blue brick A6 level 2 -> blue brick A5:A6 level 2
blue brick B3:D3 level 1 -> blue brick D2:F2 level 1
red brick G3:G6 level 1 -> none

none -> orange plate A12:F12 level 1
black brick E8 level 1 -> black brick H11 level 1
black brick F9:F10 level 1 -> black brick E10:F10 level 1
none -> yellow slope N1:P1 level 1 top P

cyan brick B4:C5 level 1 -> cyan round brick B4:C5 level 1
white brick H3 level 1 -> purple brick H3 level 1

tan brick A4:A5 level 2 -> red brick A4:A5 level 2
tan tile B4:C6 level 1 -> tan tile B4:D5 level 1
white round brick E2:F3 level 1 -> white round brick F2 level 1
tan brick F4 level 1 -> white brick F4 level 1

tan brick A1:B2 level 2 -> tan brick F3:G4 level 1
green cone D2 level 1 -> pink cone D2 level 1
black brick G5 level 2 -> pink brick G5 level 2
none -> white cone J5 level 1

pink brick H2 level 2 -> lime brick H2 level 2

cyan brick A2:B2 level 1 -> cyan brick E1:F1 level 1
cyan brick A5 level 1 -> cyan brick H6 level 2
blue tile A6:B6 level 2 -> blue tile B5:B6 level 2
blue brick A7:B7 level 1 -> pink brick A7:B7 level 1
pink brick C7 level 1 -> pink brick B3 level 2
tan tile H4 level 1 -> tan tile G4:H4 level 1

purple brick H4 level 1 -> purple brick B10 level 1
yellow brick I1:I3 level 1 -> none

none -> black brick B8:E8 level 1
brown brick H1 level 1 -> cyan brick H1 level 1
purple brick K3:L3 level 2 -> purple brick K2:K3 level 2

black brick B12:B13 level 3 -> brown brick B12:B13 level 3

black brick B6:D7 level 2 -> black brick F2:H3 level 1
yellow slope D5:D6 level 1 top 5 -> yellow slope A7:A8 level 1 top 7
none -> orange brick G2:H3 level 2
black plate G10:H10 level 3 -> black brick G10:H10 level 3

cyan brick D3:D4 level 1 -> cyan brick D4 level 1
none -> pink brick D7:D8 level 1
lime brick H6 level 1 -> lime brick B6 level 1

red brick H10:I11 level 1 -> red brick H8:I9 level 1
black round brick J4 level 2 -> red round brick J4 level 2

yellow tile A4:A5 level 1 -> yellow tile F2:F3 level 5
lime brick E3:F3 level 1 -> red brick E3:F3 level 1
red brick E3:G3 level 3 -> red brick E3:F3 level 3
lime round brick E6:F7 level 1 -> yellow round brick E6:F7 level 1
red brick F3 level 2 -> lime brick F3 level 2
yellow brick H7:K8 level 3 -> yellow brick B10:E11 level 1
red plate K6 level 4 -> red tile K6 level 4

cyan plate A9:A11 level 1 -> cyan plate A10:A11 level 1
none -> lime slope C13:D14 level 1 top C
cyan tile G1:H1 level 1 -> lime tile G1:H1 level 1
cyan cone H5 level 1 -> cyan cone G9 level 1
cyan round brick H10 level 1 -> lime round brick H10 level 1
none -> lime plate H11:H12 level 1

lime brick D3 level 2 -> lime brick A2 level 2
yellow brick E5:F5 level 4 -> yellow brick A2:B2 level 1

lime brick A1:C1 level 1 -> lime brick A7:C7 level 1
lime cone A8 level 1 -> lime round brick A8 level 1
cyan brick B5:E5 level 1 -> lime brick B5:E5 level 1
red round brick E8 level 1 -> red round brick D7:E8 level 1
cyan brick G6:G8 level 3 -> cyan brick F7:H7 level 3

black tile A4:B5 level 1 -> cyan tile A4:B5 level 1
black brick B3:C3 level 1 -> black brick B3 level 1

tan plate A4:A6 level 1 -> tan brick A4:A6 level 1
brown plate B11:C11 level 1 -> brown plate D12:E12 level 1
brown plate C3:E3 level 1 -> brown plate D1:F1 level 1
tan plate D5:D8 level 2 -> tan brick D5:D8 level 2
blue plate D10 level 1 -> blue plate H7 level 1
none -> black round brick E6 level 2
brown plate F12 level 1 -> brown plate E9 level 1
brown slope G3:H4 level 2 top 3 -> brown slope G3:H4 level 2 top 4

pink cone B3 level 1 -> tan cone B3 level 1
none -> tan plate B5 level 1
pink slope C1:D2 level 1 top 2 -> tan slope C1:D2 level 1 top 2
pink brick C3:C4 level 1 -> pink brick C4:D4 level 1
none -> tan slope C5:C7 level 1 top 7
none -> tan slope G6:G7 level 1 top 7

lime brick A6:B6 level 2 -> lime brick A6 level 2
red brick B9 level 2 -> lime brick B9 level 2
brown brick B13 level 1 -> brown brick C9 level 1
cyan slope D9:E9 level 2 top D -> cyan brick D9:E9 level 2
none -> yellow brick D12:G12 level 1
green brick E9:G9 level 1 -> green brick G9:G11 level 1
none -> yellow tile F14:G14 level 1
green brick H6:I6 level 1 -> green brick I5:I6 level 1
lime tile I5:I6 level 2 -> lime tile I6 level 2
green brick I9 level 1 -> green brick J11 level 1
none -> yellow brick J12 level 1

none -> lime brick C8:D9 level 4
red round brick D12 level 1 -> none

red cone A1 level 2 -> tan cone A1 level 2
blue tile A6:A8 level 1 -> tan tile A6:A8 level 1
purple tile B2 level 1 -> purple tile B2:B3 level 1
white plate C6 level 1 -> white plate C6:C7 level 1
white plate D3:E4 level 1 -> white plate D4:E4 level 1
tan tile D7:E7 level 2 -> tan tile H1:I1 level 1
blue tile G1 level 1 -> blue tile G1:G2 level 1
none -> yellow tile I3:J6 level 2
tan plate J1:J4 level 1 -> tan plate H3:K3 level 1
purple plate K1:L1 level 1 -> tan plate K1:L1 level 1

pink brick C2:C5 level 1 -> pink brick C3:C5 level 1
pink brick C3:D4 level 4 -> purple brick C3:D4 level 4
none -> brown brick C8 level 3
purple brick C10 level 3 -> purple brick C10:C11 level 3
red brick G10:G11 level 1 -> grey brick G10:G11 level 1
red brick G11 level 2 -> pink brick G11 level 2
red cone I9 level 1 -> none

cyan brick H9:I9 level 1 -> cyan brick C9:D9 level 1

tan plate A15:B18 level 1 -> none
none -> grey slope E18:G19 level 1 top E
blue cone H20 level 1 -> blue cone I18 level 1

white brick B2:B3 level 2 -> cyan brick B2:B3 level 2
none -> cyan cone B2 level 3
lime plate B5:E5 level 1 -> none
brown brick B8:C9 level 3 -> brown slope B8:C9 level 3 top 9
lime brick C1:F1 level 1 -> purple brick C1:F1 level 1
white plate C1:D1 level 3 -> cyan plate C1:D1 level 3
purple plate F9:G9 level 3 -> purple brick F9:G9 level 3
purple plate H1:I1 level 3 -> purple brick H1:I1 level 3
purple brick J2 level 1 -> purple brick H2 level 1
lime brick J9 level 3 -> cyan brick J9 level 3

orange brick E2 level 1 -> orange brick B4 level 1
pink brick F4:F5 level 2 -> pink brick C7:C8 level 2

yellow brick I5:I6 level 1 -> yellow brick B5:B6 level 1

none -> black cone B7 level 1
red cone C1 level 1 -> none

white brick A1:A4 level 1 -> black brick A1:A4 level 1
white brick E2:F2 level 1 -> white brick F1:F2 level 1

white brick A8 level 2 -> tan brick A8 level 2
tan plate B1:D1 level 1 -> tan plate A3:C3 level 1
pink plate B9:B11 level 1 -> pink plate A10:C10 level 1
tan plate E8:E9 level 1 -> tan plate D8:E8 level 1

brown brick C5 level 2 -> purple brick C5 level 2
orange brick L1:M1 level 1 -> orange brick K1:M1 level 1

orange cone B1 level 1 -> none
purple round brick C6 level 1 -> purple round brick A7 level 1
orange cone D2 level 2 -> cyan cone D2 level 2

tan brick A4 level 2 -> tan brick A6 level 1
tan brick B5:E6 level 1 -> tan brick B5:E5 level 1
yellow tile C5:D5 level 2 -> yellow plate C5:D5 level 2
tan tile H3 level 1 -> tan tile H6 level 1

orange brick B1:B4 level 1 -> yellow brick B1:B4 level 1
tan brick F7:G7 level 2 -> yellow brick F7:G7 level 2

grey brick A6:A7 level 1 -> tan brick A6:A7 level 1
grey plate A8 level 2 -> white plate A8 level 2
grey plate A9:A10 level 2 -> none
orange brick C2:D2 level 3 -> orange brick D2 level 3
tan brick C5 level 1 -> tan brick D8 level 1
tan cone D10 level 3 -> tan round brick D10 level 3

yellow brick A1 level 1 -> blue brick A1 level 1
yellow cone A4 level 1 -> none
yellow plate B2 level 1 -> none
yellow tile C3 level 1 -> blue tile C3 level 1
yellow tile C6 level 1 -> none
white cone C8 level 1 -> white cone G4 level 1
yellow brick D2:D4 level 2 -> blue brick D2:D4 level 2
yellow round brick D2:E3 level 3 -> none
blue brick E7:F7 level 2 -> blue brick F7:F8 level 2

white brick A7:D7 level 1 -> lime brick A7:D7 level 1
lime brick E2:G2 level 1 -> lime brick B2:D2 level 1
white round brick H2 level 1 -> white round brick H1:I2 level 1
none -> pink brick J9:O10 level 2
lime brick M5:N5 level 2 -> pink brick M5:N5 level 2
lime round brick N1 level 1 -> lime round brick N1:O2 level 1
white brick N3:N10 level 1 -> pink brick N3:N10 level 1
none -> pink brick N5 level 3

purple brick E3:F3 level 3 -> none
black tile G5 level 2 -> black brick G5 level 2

● ● ● ● ●

## YOUR ASSIGNMENT:
The lines above from the one with "lime brick A6:B6" through the one with "none -> brown brick C8 level 3" are to be duplicated exactly, ends included, with nothing added.

## YOUR RESPONSE:
lime brick A6:B6 level 2 -> lime brick A6 level 2
red brick B9 level 2 -> lime brick B9 level 2
brown brick B13 level 1 -> brown brick C9 level 1
cyan slope D9:E9 level 2 top D -> cyan brick D9:E9 level 2
none -> yellow brick D12:G12 level 1
green brick E9:G9 level 1 -> green brick G9:G11 level 1
none -> yellow tile F14:G14 level 1
green brick H6:I6 level 1 -> green brick I5:I6 level 1
lime tile I5:I6 level 2 -> lime tile I6 level 2
green brick I9 level 1 -> green brick J11 level 1
none -> yellow brick J12 level 1

none -> lime brick C8:D9 level 4
red round brick D12 level 1 -> none

red cone A1 level 2 -> tan cone A1 level 2
blue tile A6:A8 level 1 -> tan tile A6:A8 level 1
purple tile B2 level 1 -> purple tile B2:B3 level 1
white plate C6 level 1 -> white plate C6:C7 level 1
white plate D3:E4 level 1 -> white plate D4:E4 level 1
tan tile D7:E7 level 2 -> tan tile H1:I1 level 1
blue tile G1 level 1 -> blue tile G1:G2 level 1
none -> yellow tile I3:J6 level 2
tan plate J1:J4 level 1 -> tan plate H3:K3 level 1
purple plate K1:L1 level 1 -> tan plate K1:L1 level 1

pink brick C2:C5 level 1 -> pink brick C3:C5 level 1
pink brick C3:D4 level 4 -> purple brick C3:D4 level 4
none -> brown brick C8 level 3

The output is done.